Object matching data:

╔══

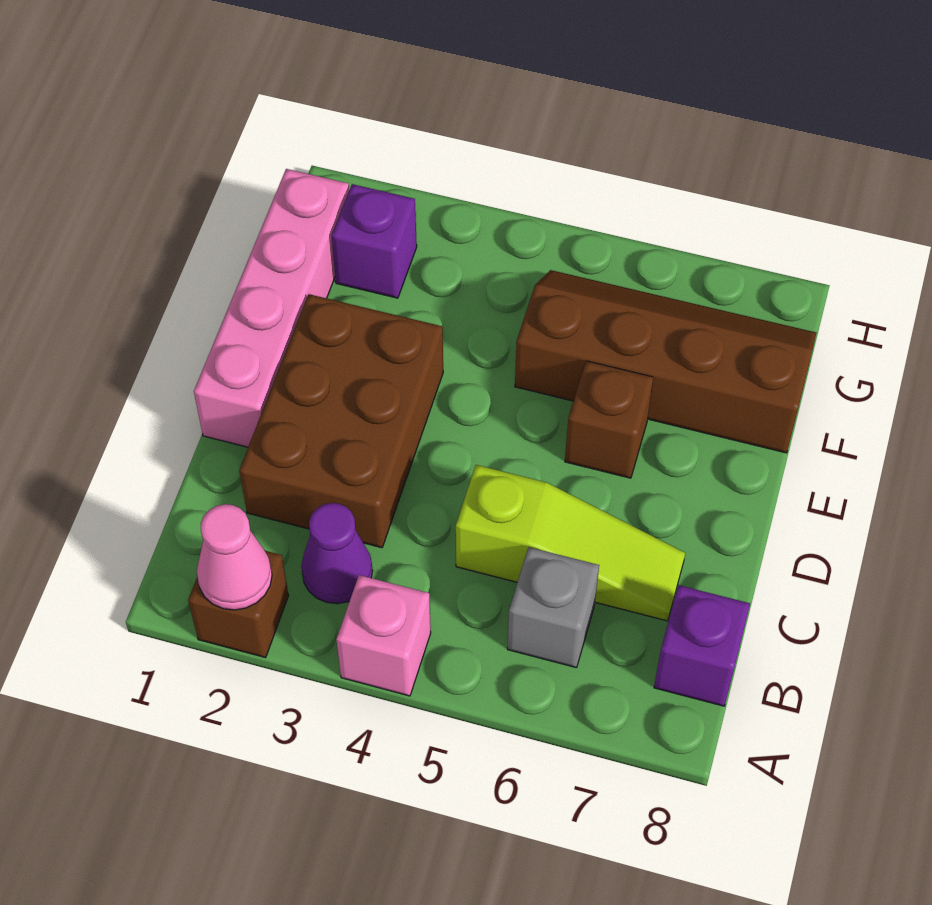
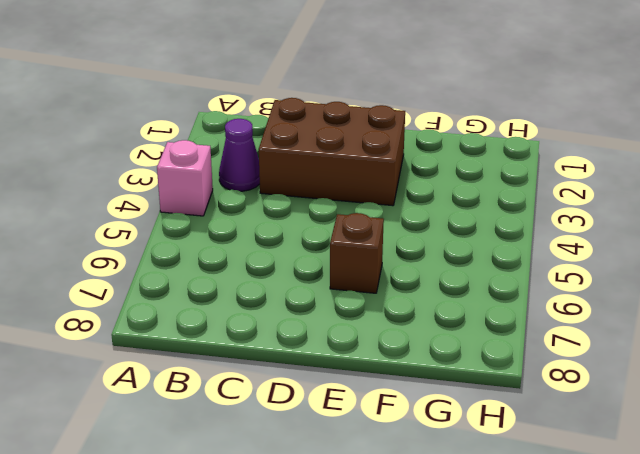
none -> brown brick A2 level 1
none -> grey brick B6 level 1
none -> purple brick B8 level 1

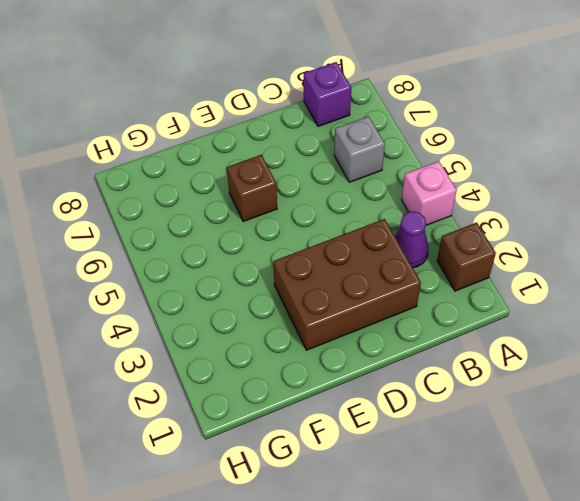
none -> lime slope C5:C7 level 1 top 5
none -> pink brick D1:G1 level 1
none -> brown slope F5:G8 level 1 top F

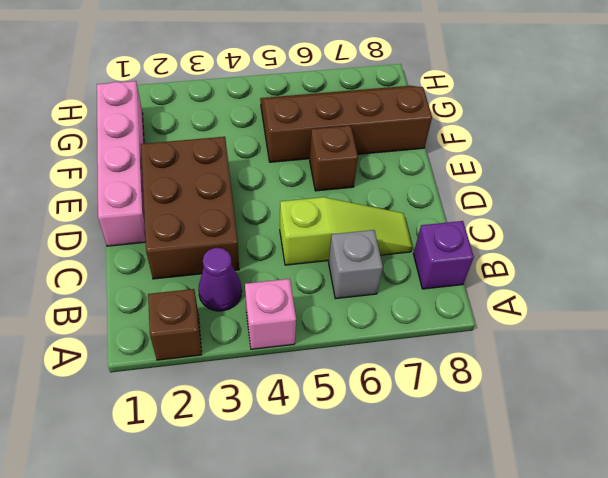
none -> purple brick G2 level 1
none -> pink cone A2 level 2

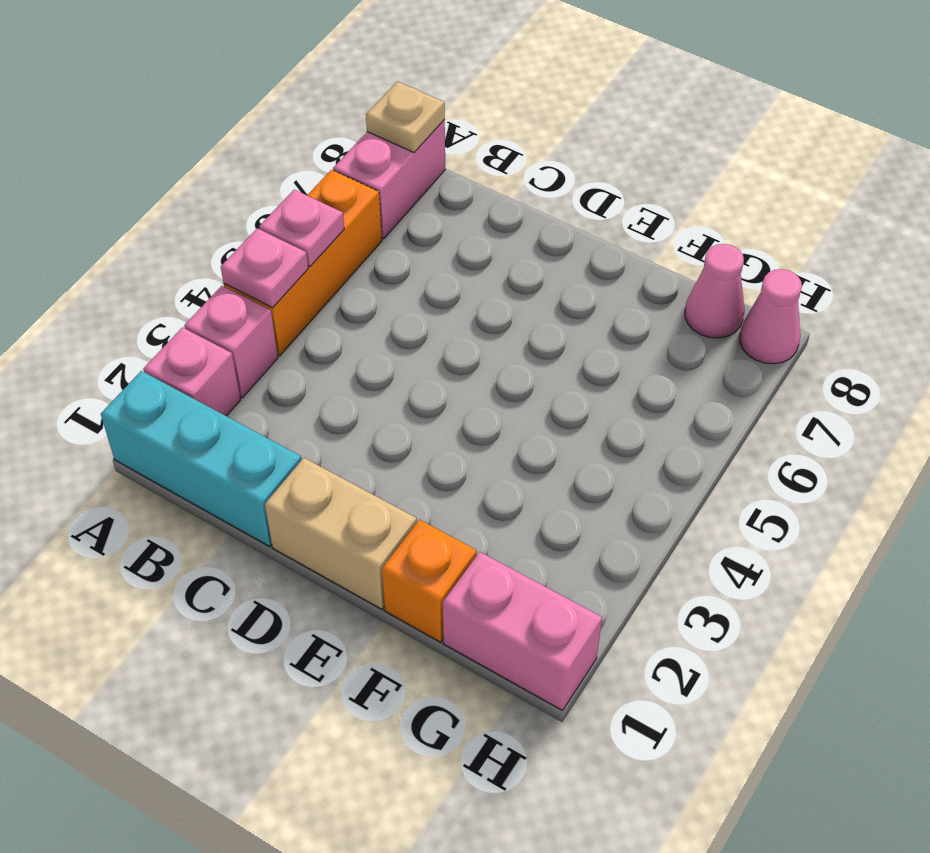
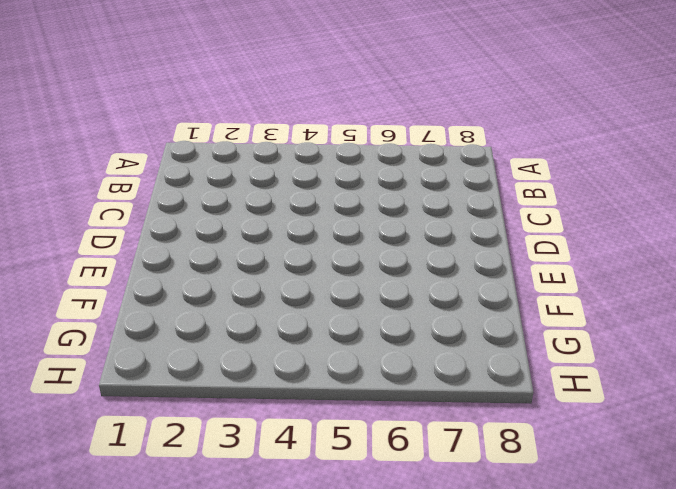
none -> cyan brick A1:C1 level 1
none -> pink brick A2 level 1
none -> pink brick A3 level 1

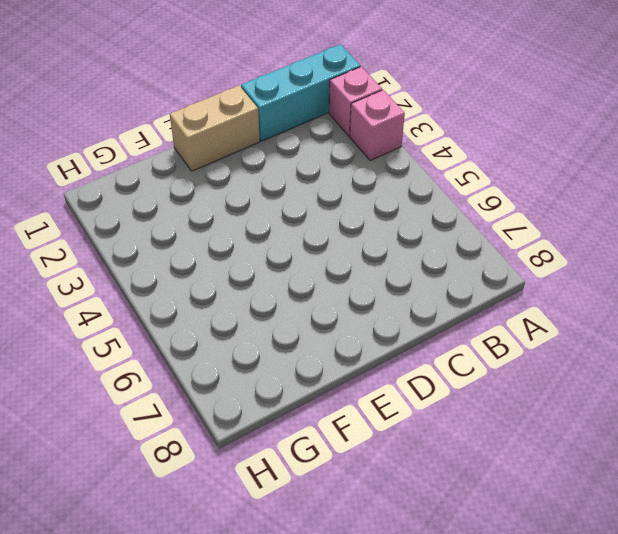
none -> orange brick A4:A6 level 1
none -> pink brick A7:A8 level 1
none -> orange brick F1 level 1

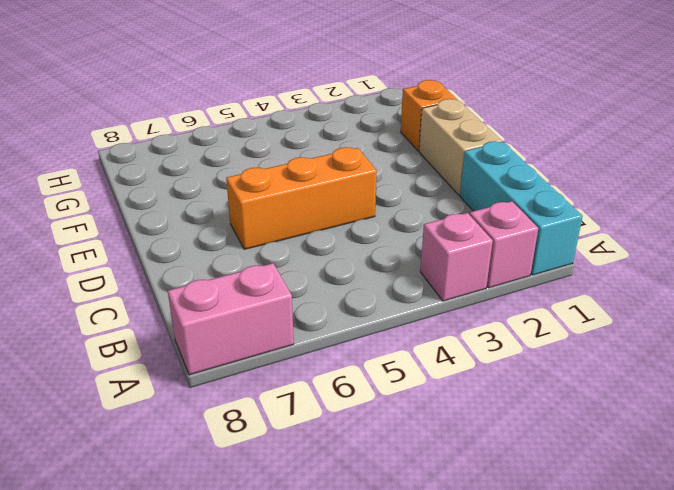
orange brick D4:D6 level 1 -> orange brick A4:A6 level 1
none -> pink brick G1:H1 level 1
none -> pink cone G8 level 1
none -> pink cone H8 level 1

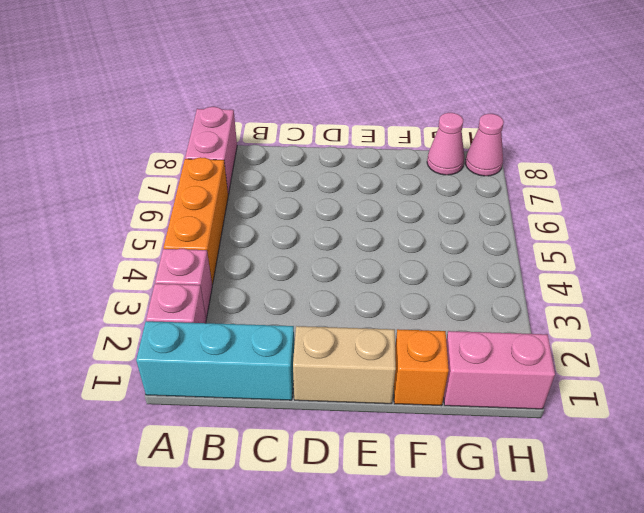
none -> pink plate A4 level 2
none -> pink plate A5 level 2
none -> tan plate A8 level 2

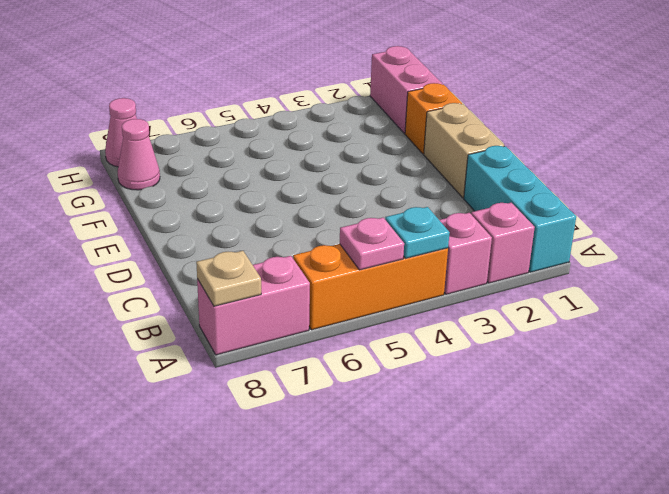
cyan plate A4 level 2 -> pink plate A4 level 2

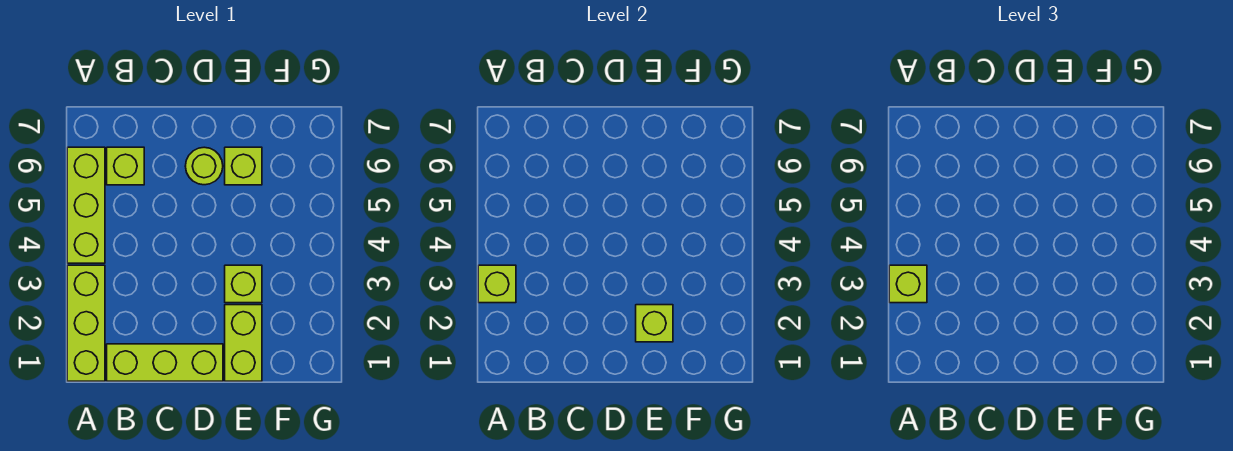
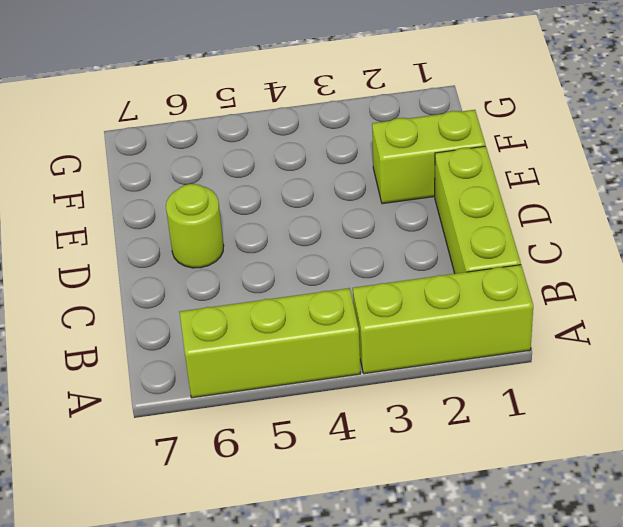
none -> lime brick B6 level 1
none -> lime brick E3 level 1

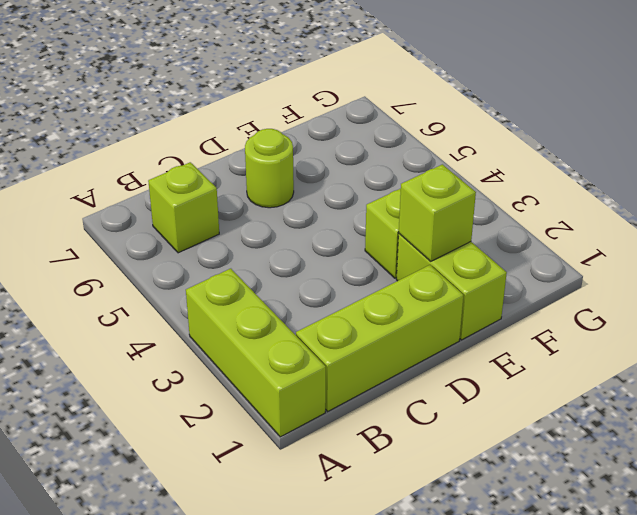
none -> lime brick A4:A6 level 1
none -> lime brick E6 level 1

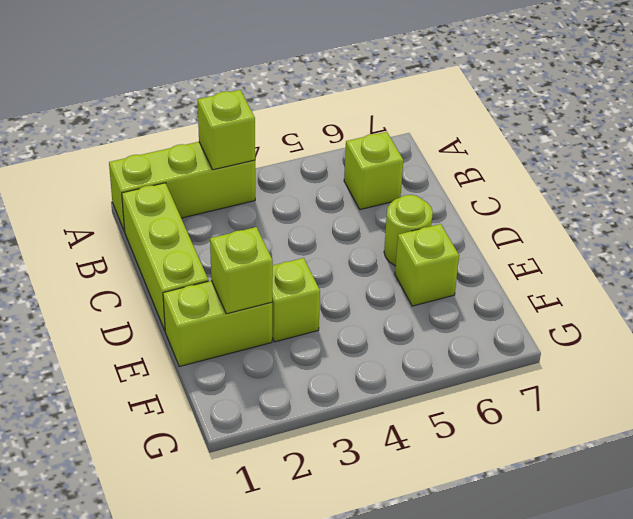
none -> lime brick A4:A6 level 1
none -> lime brick A3 level 3

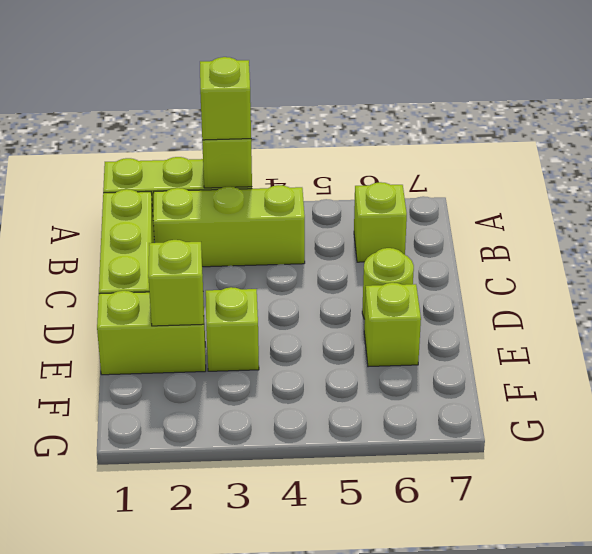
lime brick B2:B4 level 1 -> lime brick A4:A6 level 1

╚══

### [Requirement]
Using the data above, which lines fall from the one with "orange brick D4:D6" through the one with "none -> lime brick E3 level 1"? Repeat them exactly, ends included, minus any pictures.

### [Solved exercise]
orange brick D4:D6 level 1 -> orange brick A4:A6 level 1
none -> pink brick G1:H1 level 1
none -> pink cone G8 level 1
none -> pink cone H8 level 1

none -> pink plate A4 level 2
none -> pink plate A5 level 2
none -> tan plate A8 level 2

cyan plate A4 level 2 -> pink plate A4 level 2

none -> lime brick B6 level 1
none -> lime brick E3 level 1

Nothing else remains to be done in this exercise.